Segment Start: Data records

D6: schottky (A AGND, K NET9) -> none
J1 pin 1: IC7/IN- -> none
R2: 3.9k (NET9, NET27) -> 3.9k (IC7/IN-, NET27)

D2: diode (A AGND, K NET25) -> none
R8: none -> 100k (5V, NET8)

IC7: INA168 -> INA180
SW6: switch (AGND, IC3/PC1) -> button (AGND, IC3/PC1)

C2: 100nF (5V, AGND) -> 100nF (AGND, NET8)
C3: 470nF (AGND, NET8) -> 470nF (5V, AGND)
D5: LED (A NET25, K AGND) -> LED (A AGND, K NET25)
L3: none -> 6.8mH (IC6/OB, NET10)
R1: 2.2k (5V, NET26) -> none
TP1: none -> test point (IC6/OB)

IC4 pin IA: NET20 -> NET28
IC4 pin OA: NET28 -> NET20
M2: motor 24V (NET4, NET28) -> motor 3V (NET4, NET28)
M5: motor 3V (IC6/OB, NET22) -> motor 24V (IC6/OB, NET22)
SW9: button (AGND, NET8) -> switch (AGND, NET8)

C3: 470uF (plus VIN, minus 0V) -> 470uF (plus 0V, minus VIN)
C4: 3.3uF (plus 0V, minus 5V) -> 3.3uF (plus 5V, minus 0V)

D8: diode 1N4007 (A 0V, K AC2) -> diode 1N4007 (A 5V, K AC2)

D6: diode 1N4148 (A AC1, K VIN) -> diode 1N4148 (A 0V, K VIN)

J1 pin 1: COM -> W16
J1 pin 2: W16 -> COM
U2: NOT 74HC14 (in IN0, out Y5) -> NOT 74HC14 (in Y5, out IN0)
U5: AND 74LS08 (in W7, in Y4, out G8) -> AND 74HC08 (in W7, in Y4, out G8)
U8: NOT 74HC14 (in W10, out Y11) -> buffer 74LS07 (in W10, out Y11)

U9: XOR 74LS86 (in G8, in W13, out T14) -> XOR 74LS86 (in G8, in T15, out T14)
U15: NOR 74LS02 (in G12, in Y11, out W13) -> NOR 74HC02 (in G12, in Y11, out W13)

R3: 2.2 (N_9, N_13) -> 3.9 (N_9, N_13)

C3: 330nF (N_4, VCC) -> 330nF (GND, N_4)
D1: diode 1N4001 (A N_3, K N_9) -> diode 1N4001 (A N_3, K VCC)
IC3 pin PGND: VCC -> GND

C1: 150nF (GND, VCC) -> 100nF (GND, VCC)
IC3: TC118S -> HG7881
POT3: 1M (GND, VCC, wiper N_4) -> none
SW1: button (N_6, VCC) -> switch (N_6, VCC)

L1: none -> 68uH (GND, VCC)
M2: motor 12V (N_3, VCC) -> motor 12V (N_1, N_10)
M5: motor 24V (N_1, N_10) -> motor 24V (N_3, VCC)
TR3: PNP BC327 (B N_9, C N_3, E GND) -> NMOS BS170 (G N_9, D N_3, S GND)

Segment End: Data records

## Required work
Reproduce only the lines between the line containing "IC3: TC118S -> HG7881" and the last line of the records, those two lines included, exactly.

## Result for this exercise
IC3: TC118S -> HG7881
POT3: 1M (GND, VCC, wiper N_4) -> none
SW1: button (N_6, VCC) -> switch (N_6, VCC)

L1: none -> 68uH (GND, VCC)
M2: motor 12V (N_3, VCC) -> motor 12V (N_1, N_10)
M5: motor 24V (N_1, N_10) -> motor 24V (N_3, VCC)
TR3: PNP BC327 (B N_9, C N_3, E GND) -> NMOS BS170 (G N_9, D N_3, S GND)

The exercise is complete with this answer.